Each line containing the string "camera" should be copied out of the entries.

***** EXTRACTED DATA *****

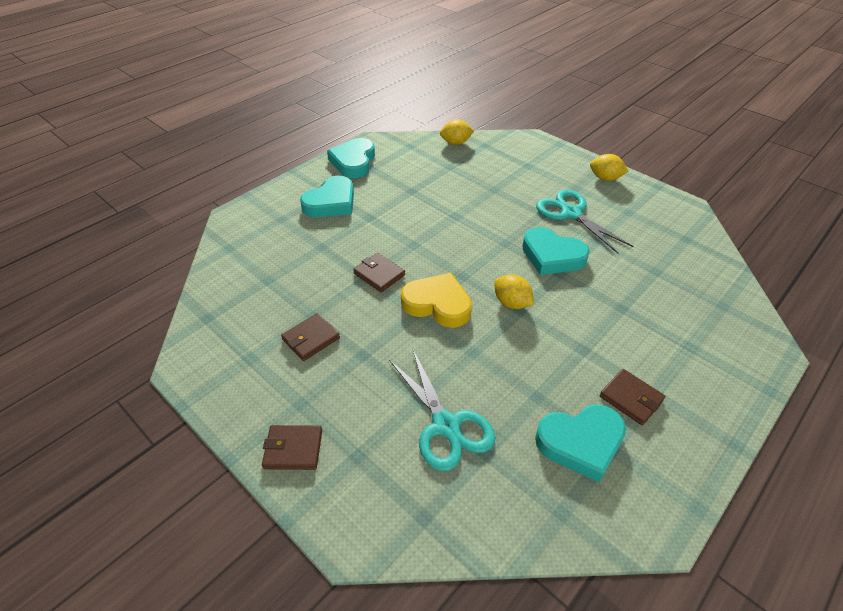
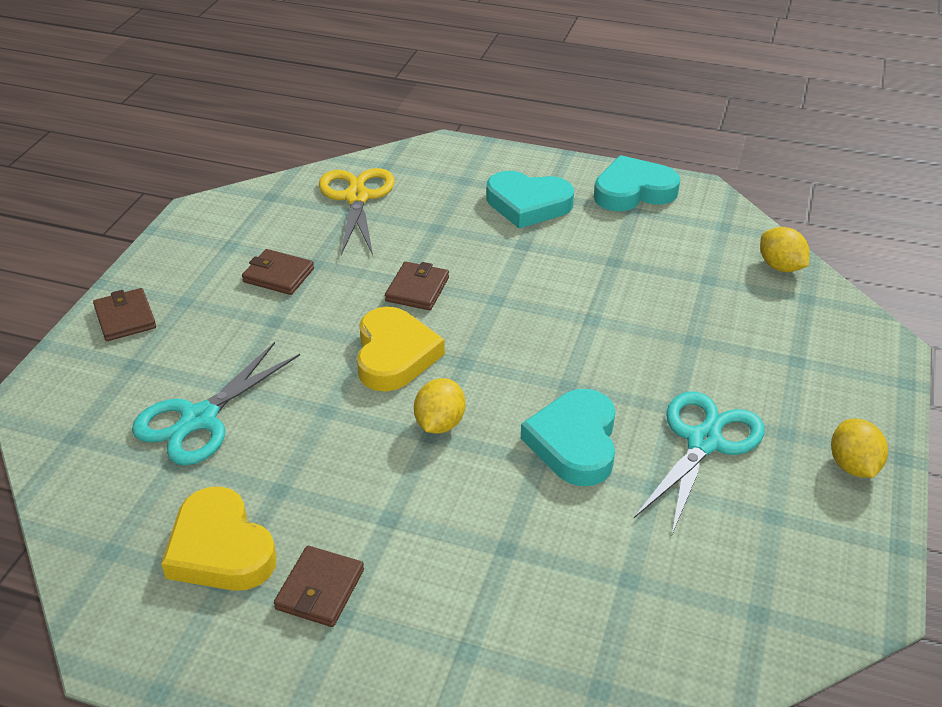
camera: 65 degrees right, 5 degrees down
(253, 273) = (357, 197): none -> yellow scissors
(581, 443) = (220, 548): turquoise heart -> yellow heart

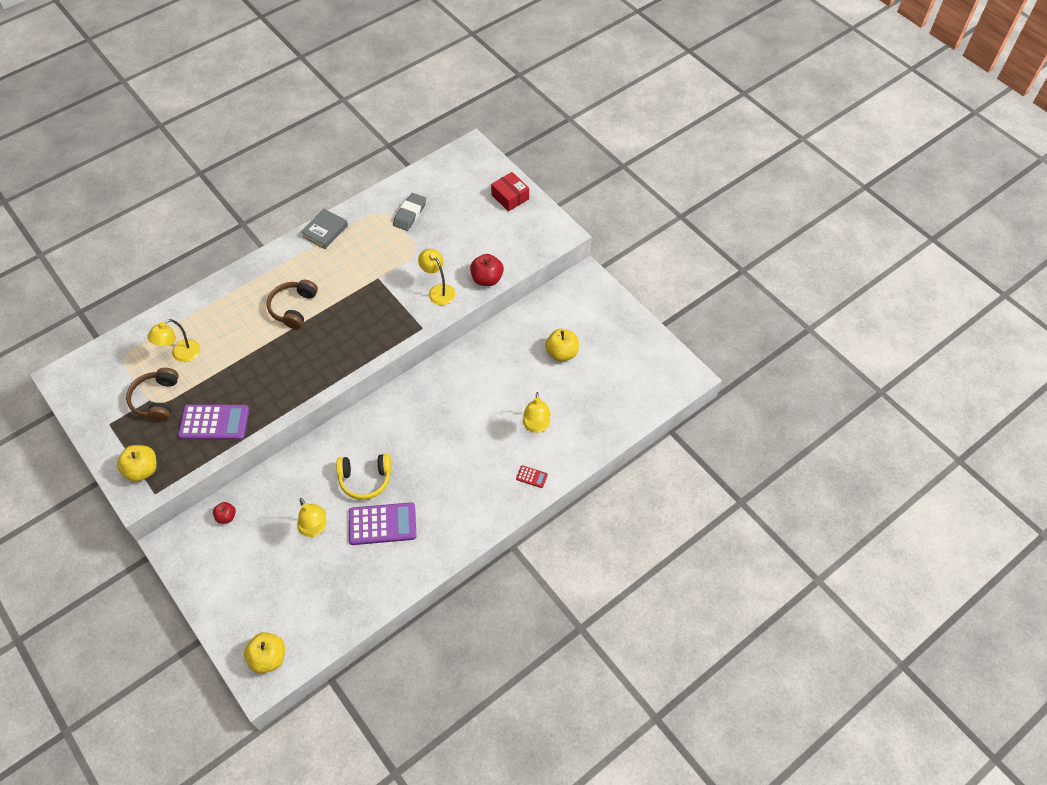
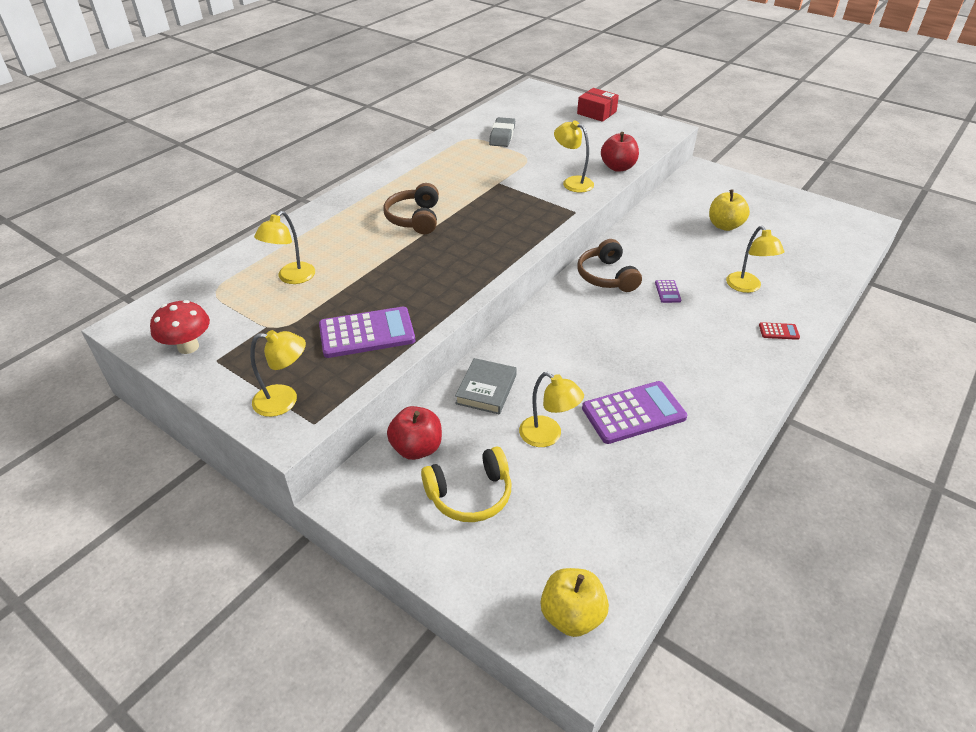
camera: 15 degrees left, 15 degrees down
(94, 407) = (188, 347): none -> red mushroom
(142, 470) = (285, 400): yellow apple -> yellow lamp
(156, 399) = (276, 324): brown headphones -> brown headphones (607, 276)
(226, 516) = (416, 448): red apple -> red apple, size x1.68
(325, 231) = (417, 158): grey book -> grey book (486, 389)
(365, 479) = (581, 372): yellow headphones -> yellow headphones (470, 494)
(471, 416) = (667, 292): none -> purple calculator

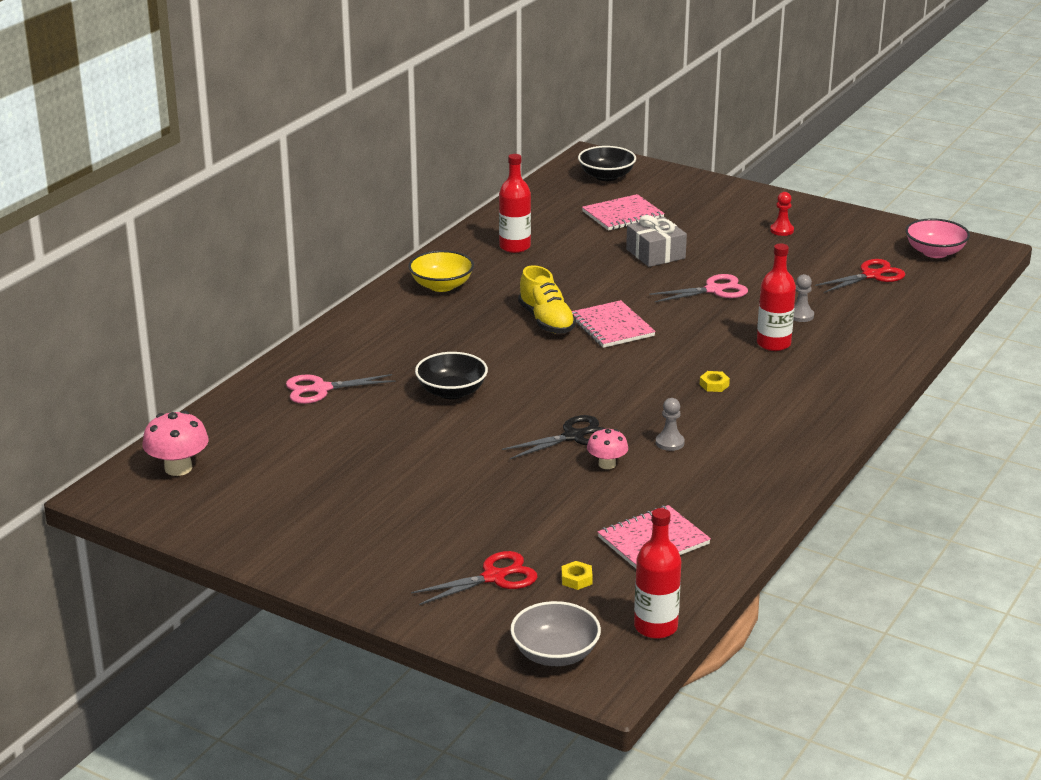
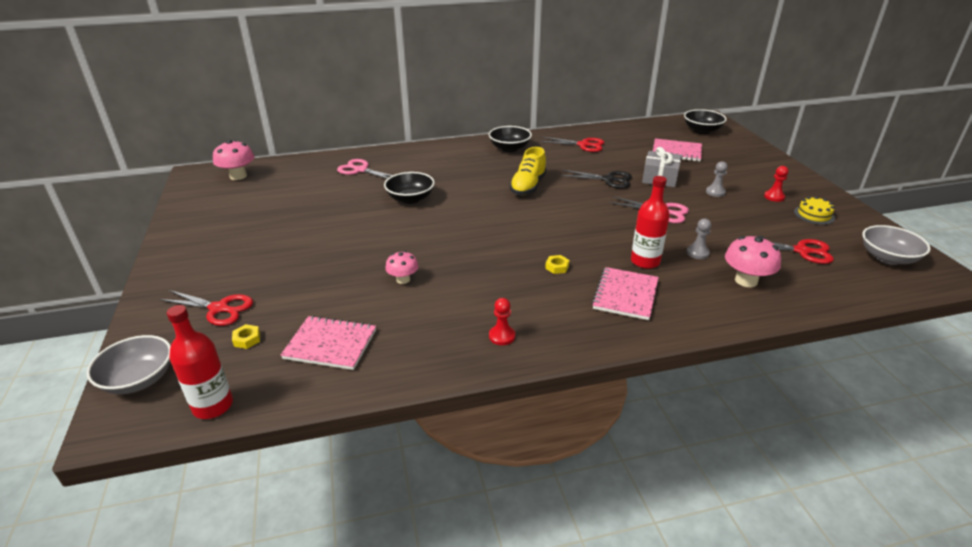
camera: 45 degrees right, 5 degrees up
(441, 286) = (509, 148): yellow bowl -> black bowl
(515, 247) = (583, 145): red bottle -> red scissors
(573, 437) = (418, 253): black scissors -> black scissors (608, 180)
(611, 327) = (558, 205): pink notebook -> pink notebook (625, 295)
(669, 443) = (462, 287): grey pawn -> grey pawn (715, 192)
(769, 459) = (502, 336): none -> red pawn
(836, 235) = (814, 215): none -> yellow cake
(868, 322) = (746, 280): none -> pink mushroom
(935, 252) = (887, 258): pink bowl -> grey bowl

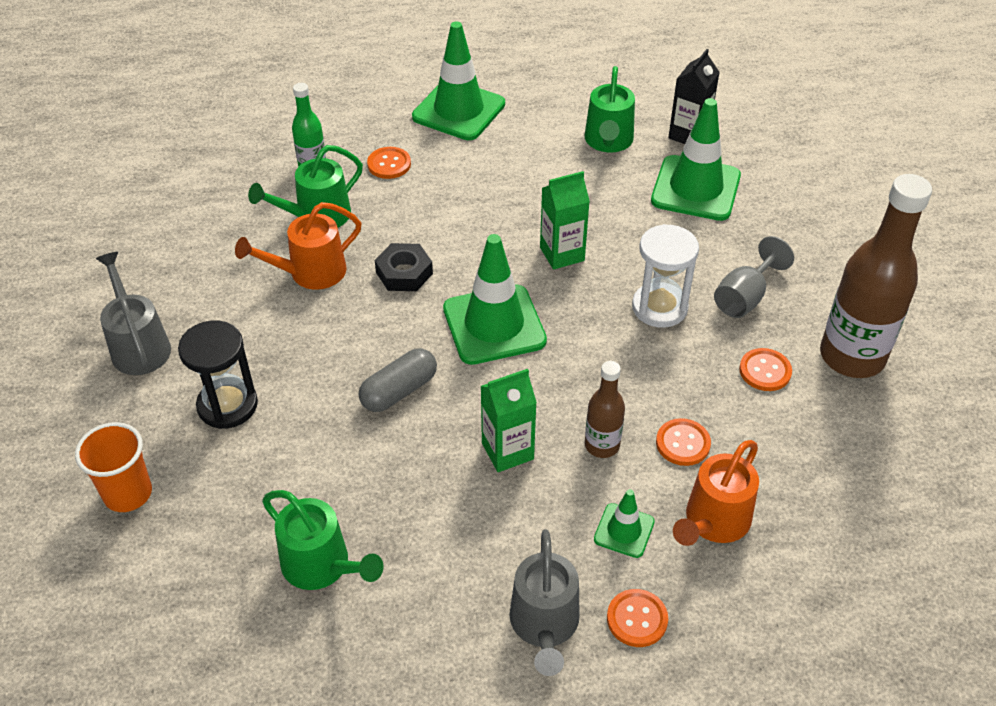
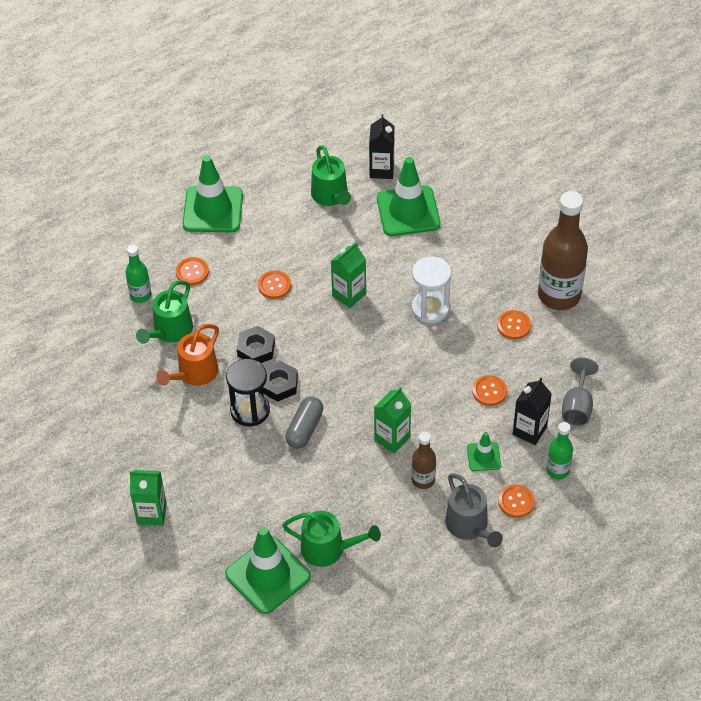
camera: 25 degrees left, 5 degrees up
(128, 493) = (185, 559): orange cup -> none
(133, 416) = (152, 513): none -> green carton
(139, 346) = (119, 469): grey watering can -> none
(227, 405) = (205, 482): black hourglass -> black hourglass (250, 410)
(404, 324) = (279, 384): none -> black nut
(476, 211) = (274, 285): none -> orange button
(494, 325) = (335, 361): green traffic cone -> green traffic cone (268, 575)
(602, 445) = (444, 412): brown bottle -> brown bottle (423, 480)
(714, 522) = (529, 430): orange watering can -> black carton
(727, 599) = (557, 470): none -> green bottle
(744, 297) = (478, 280): grey goblet -> grey goblet (577, 406)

*****

__EXERCISE RESPONSE__.
camera: 65 degrees right, 5 degrees down
camera: 15 degrees left, 15 degrees down
camera: 45 degrees right, 5 degrees up
camera: 25 degrees left, 5 degrees up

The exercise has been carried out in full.